**TRY IT:**
Only lines holding the word "none" are wanted. Copy them from the listing below.

--- START ---

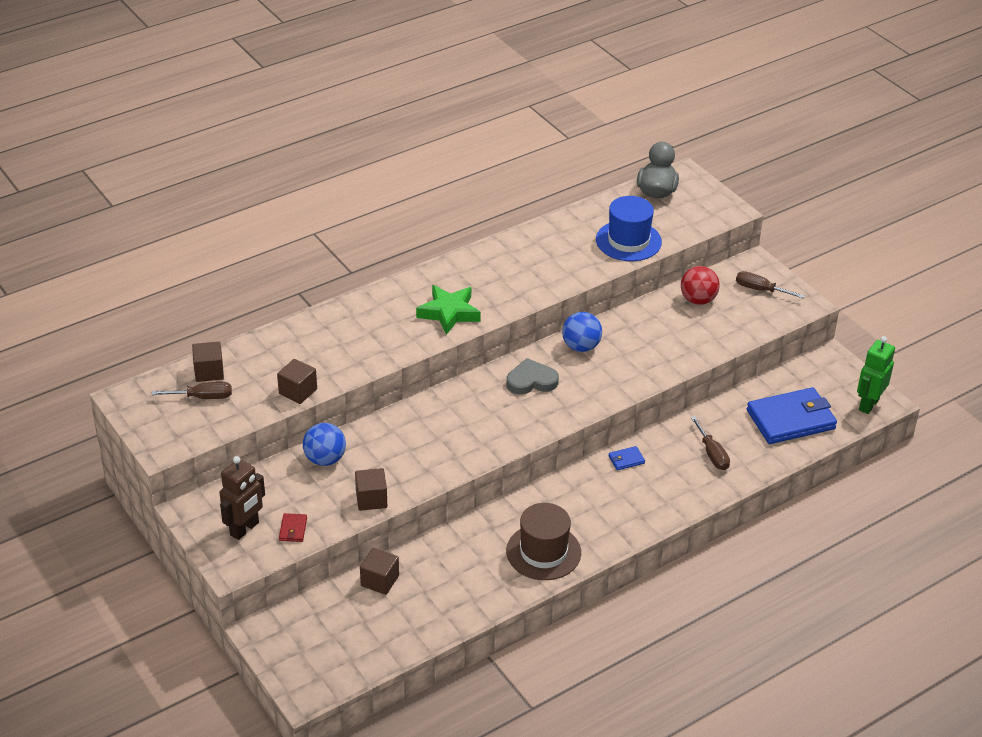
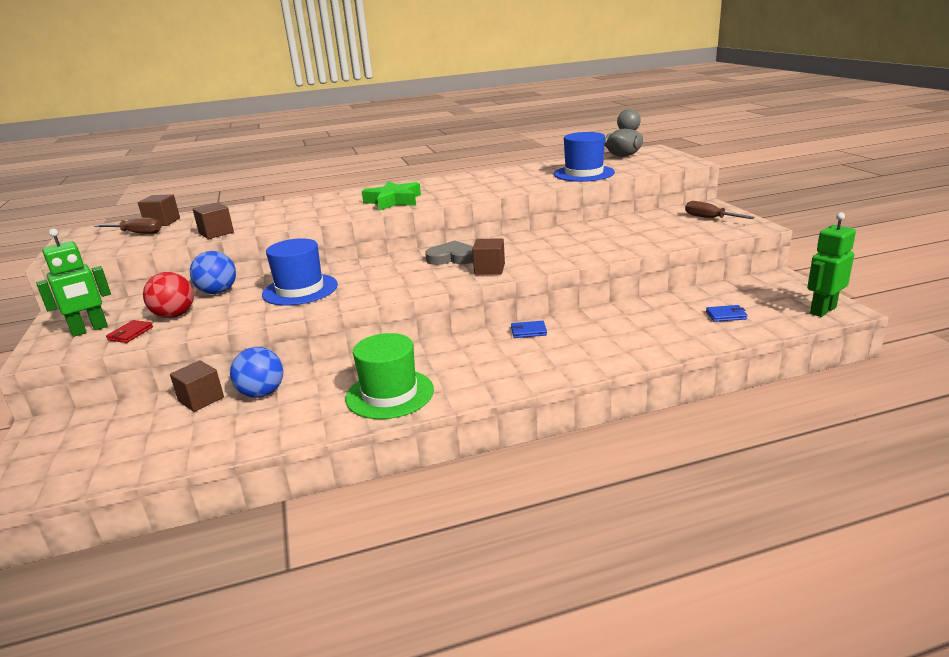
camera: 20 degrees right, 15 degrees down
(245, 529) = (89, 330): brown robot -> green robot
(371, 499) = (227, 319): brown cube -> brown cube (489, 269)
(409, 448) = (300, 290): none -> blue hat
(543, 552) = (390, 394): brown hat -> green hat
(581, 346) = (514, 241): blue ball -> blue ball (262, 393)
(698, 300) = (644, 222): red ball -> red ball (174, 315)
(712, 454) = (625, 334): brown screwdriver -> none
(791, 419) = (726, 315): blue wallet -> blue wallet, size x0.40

--- END ---
--- START ---

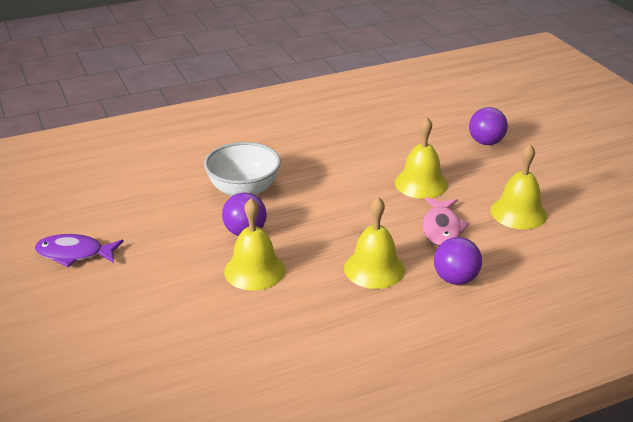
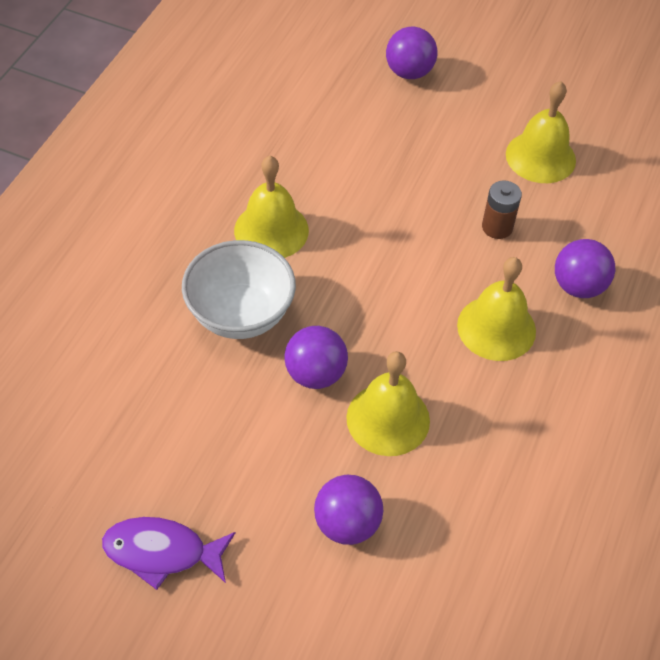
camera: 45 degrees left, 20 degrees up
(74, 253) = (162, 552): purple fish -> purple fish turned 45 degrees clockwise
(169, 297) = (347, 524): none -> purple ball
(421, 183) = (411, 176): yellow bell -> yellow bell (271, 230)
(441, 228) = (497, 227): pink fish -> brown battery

--- END ---
--- START ---

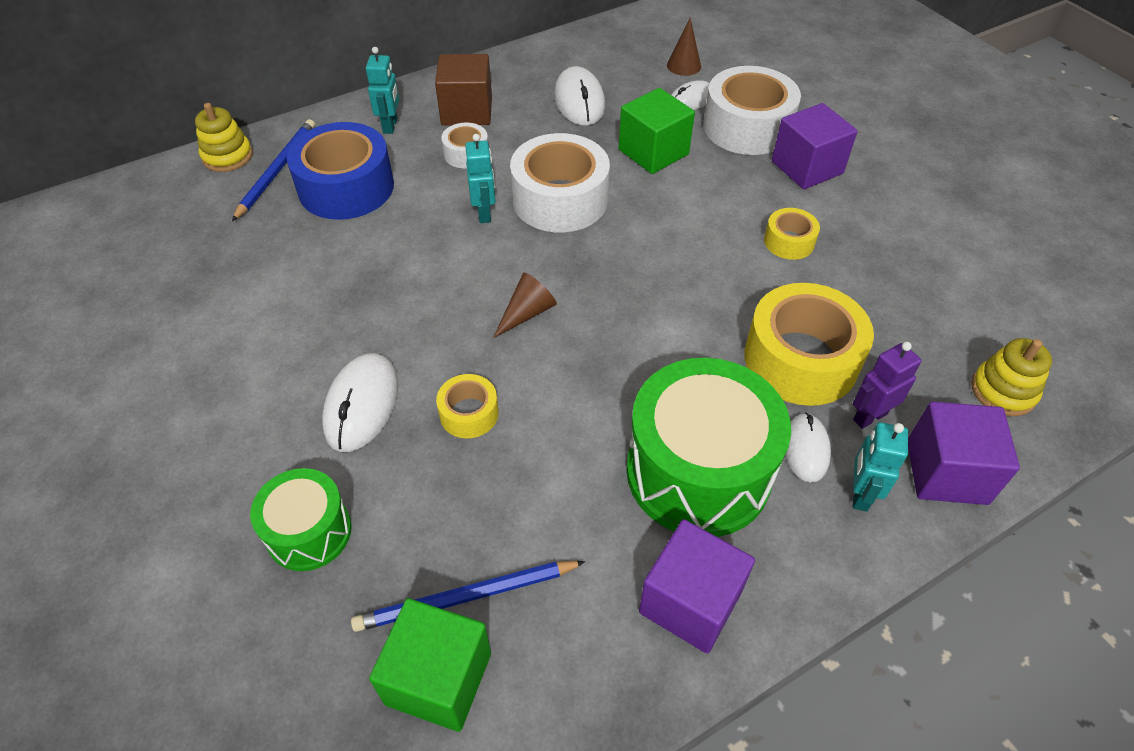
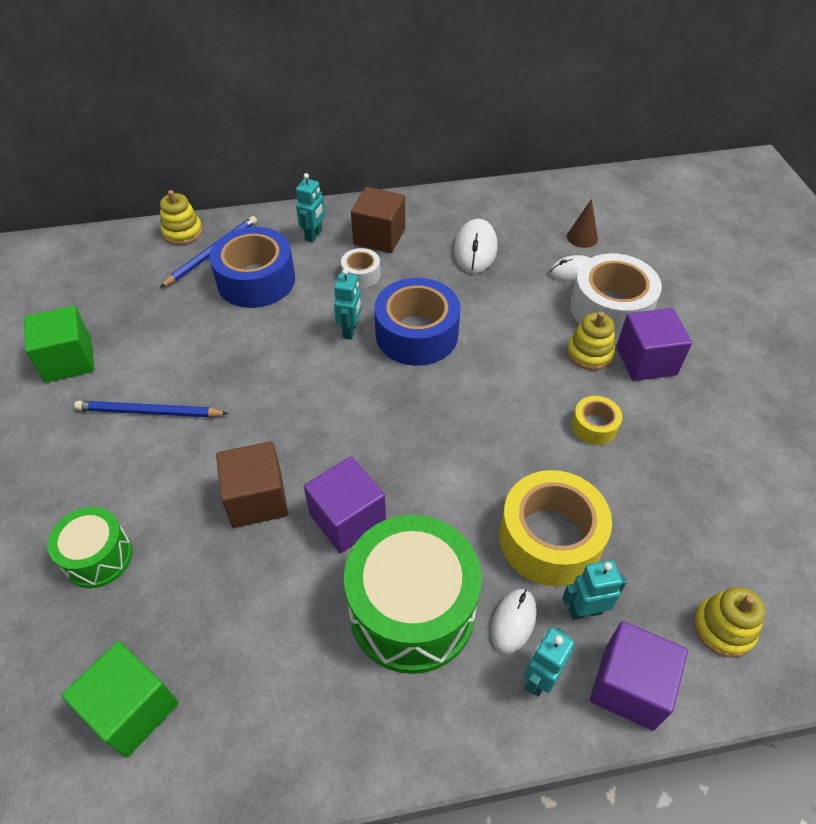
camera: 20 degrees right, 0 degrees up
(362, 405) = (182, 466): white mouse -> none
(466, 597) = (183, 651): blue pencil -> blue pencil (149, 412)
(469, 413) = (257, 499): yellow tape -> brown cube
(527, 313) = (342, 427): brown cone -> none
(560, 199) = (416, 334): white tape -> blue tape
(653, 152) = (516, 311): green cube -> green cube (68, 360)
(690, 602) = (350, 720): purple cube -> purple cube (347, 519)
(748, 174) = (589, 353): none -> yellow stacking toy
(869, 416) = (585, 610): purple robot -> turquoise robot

--- END ---

**SOLUTION TO THIS EXERCISE:**
(409, 448) = (300, 290): none -> blue hat
(712, 454) = (625, 334): brown screwdriver -> none
(169, 297) = (347, 524): none -> purple ball
(362, 405) = (182, 466): white mouse -> none
(527, 313) = (342, 427): brown cone -> none
(748, 174) = (589, 353): none -> yellow stacking toy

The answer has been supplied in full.